▸ **Records for this task**
-- -- --
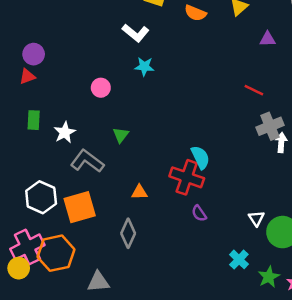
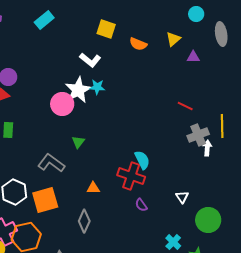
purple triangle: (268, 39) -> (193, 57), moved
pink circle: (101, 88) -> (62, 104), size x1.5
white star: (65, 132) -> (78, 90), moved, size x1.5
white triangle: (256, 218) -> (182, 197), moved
-- -- --
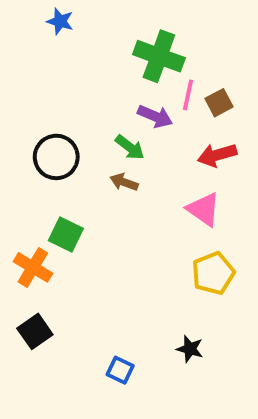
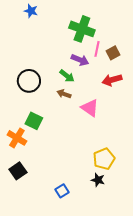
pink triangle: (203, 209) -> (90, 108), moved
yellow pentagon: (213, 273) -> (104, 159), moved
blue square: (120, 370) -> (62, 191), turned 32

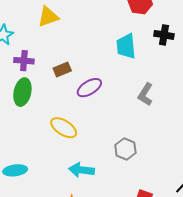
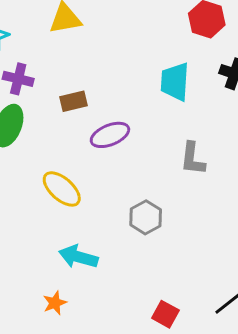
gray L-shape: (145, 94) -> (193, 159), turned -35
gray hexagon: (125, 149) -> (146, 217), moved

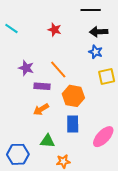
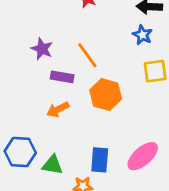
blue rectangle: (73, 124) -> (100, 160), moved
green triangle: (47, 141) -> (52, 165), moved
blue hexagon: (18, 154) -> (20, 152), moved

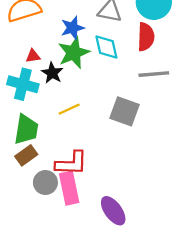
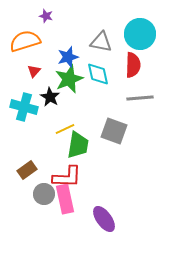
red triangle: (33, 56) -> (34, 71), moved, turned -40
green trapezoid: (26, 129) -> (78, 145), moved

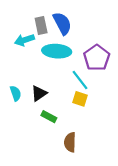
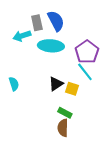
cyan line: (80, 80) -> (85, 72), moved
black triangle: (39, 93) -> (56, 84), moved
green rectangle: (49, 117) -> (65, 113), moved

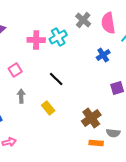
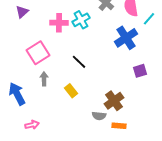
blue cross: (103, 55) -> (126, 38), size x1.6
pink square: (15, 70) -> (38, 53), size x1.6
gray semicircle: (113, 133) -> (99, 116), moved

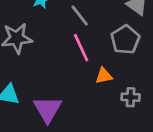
-- -- --
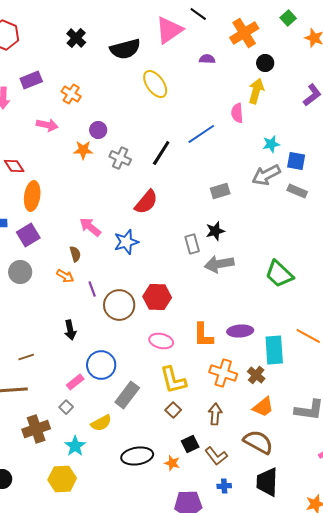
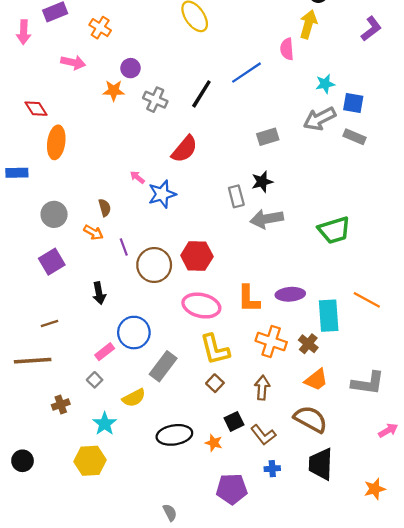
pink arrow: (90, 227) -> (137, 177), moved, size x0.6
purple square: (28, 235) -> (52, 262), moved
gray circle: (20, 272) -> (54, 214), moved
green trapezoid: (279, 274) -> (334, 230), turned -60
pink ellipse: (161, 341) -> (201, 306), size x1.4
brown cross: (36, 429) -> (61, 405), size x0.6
-- -- --
▸ **Instructions for the task**
Give back the records above exactly, limited to the lines between the one holding "blue cross: (103, 55) -> (126, 38), size x1.6" and the one holding "gray semicircle: (113, 133)", inclusive.

▸ **Your solution**
blue cross: (103, 55) -> (126, 38), size x1.6
pink square: (15, 70) -> (38, 53), size x1.6
gray semicircle: (113, 133) -> (99, 116), moved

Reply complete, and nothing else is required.